## Data for review
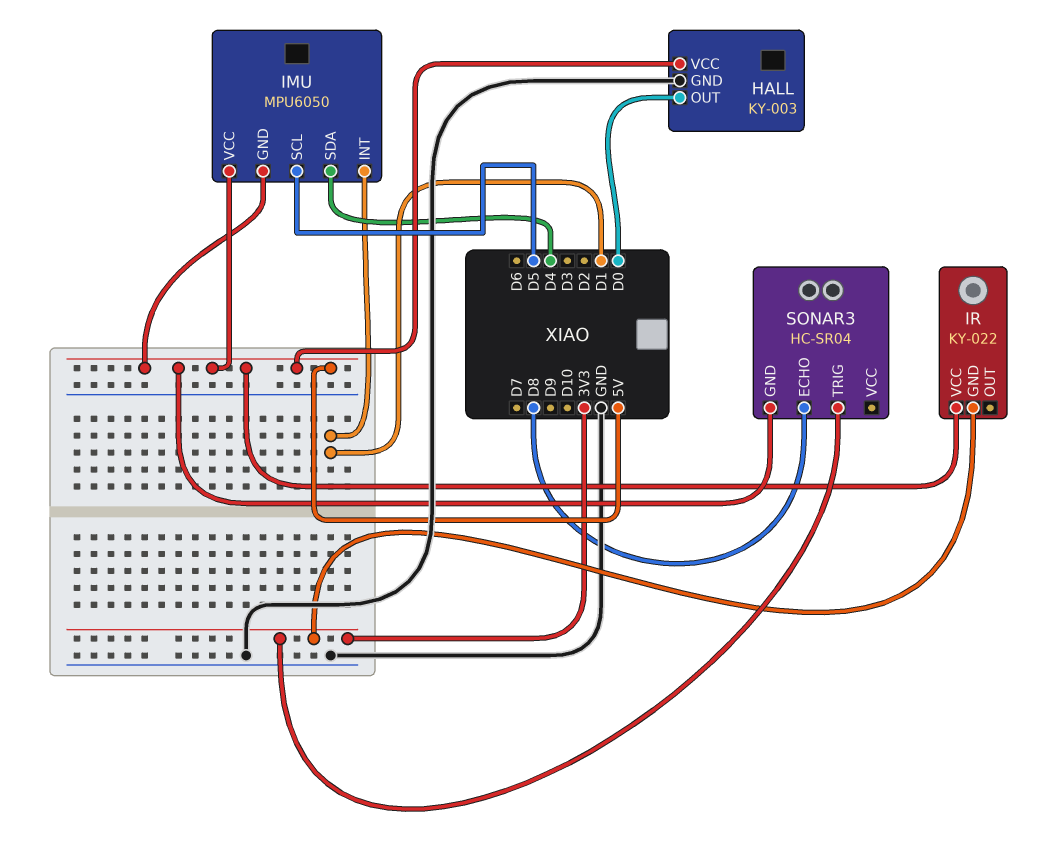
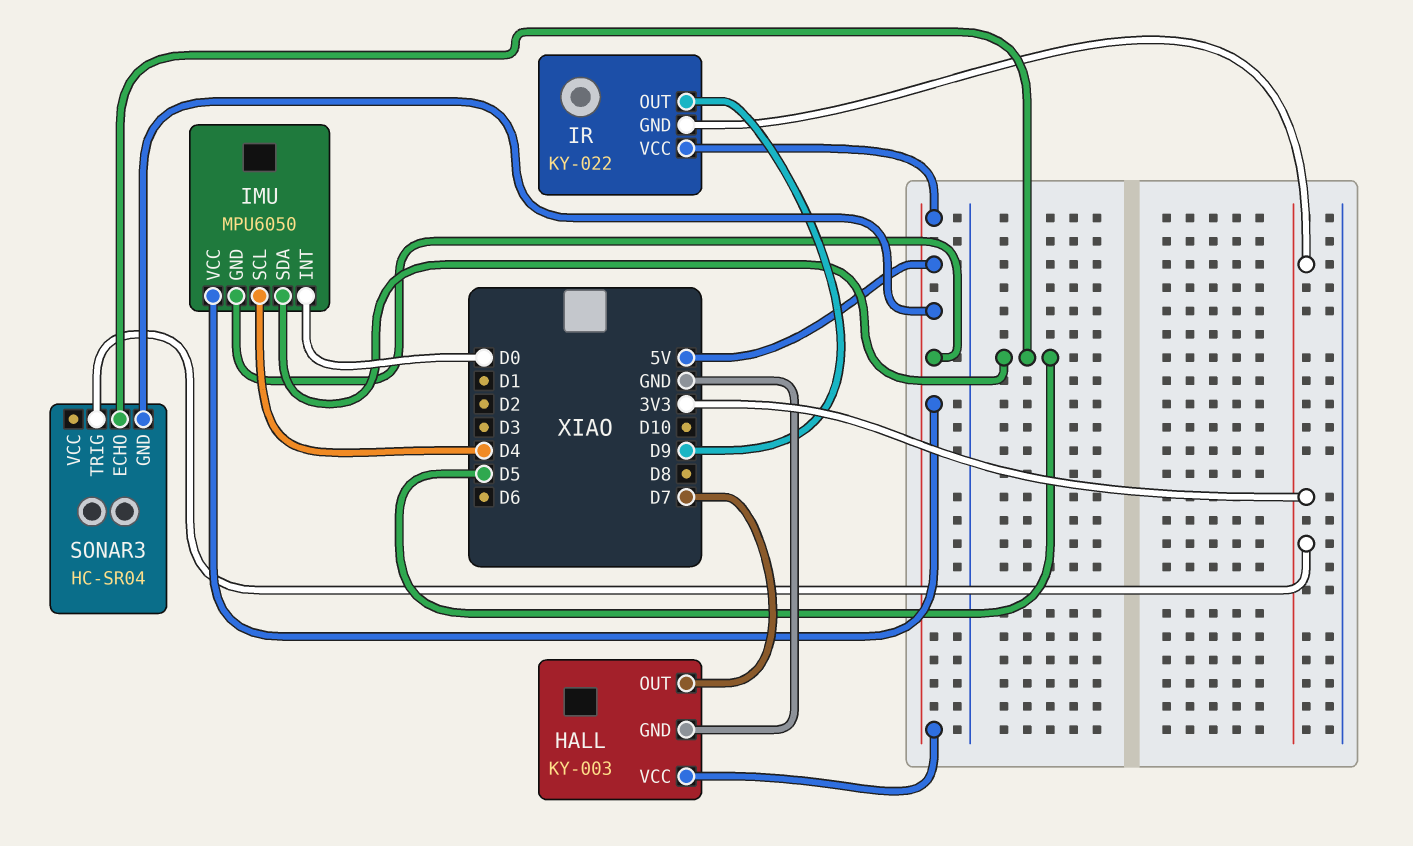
HALL pin OUT: D0 -> D7
IMU pin INT: D1 -> D0
IMU pin SCL: D5 -> D4
IMU pin SDA: D4 -> D5
IR pin OUT: none -> D9
SONAR3 pin ECHO: D8 -> D5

## Task prompt
What you write should match the entries exactly, except that the pictures are dropped.

## Solution for this exercise
HALL pin OUT: D0 -> D7
IMU pin INT: D1 -> D0
IMU pin SCL: D5 -> D4
IMU pin SDA: D4 -> D5
IR pin OUT: none -> D9
SONAR3 pin ECHO: D8 -> D5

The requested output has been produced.